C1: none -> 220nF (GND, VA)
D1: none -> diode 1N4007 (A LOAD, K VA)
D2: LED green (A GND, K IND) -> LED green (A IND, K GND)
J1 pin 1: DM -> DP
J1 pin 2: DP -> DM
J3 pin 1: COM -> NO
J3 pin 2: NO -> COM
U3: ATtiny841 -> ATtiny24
--
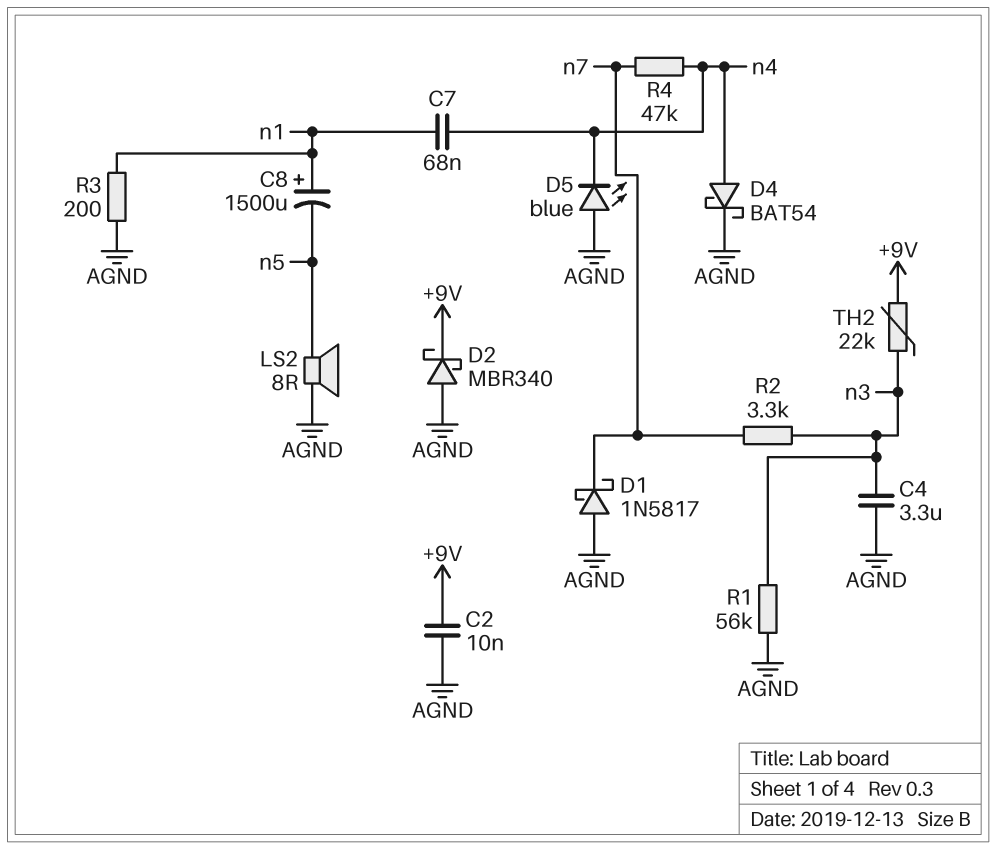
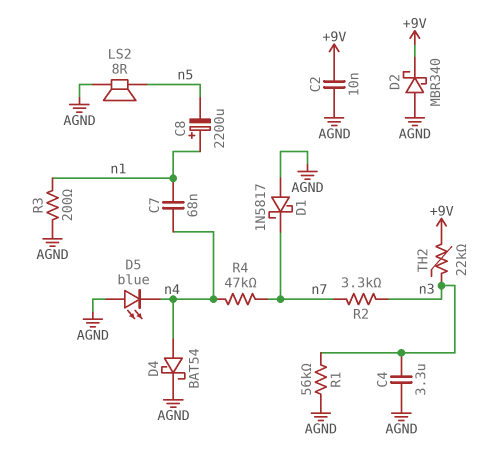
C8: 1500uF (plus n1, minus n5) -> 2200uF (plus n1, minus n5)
* * *
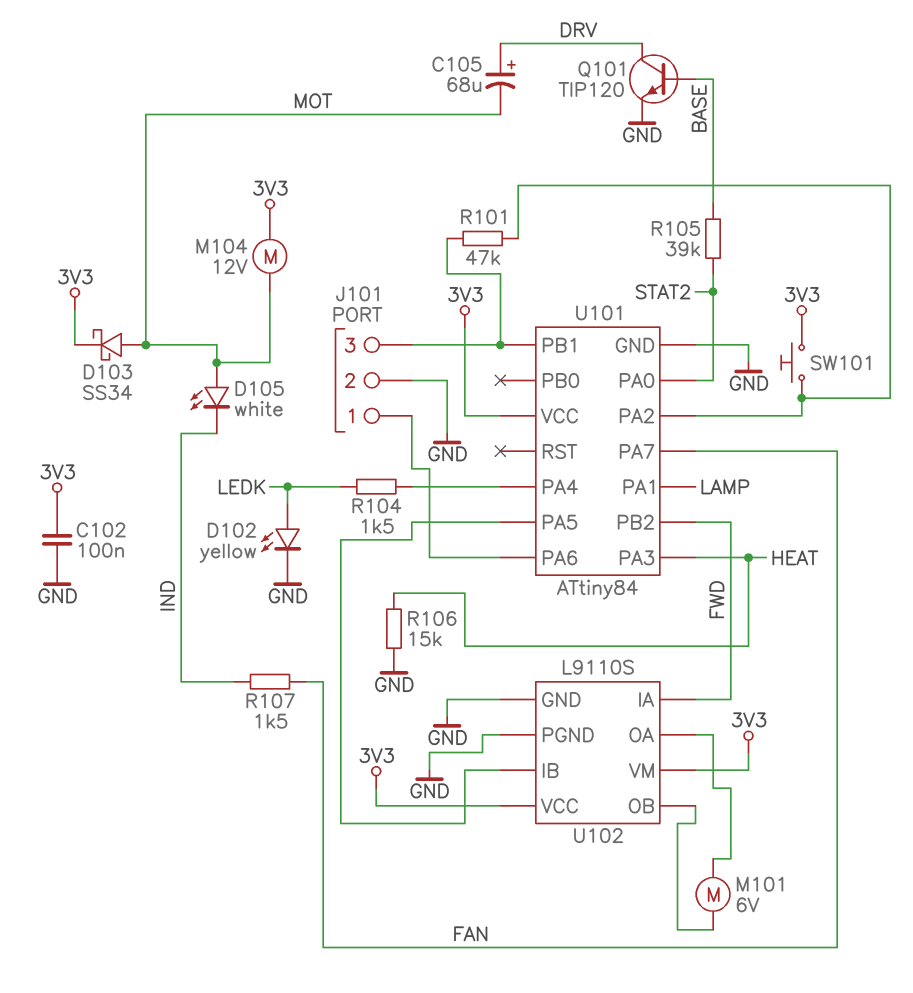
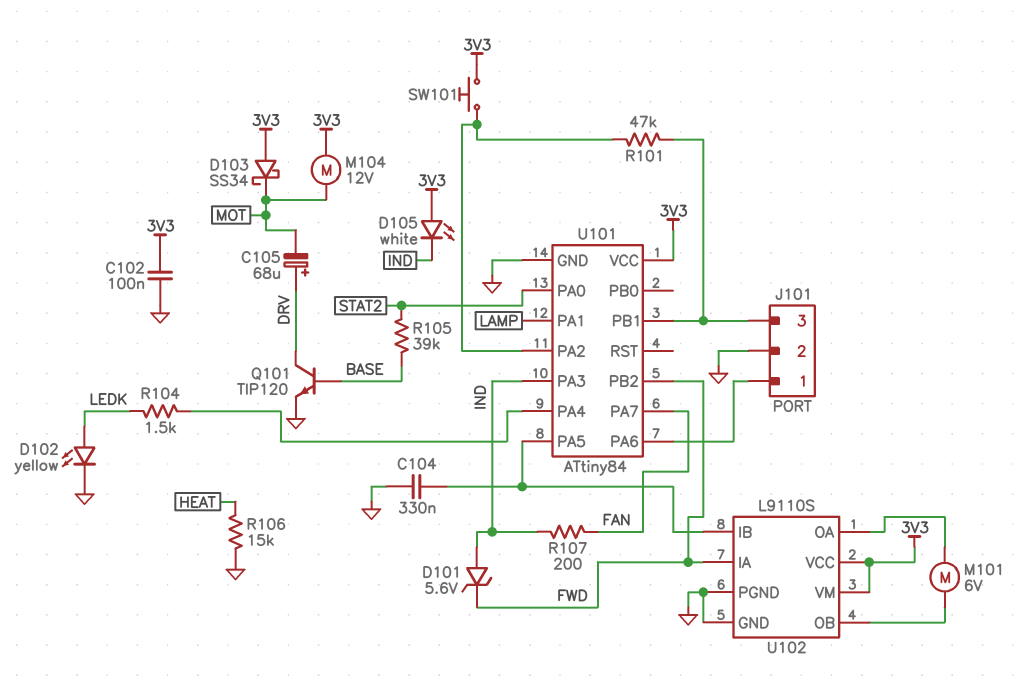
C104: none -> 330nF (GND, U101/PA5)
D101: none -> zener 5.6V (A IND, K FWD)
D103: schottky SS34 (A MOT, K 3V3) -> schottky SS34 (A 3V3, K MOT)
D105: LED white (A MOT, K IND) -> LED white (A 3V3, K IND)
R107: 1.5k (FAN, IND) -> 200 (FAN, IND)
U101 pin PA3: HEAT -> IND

Exercise goal = Take every line above that includes "none" and list it.

Expected answer =
C1: none -> 220nF (GND, VA)
D1: none -> diode 1N4007 (A LOAD, K VA)
C104: none -> 330nF (GND, U101/PA5)
D101: none -> zener 5.6V (A IND, K FWD)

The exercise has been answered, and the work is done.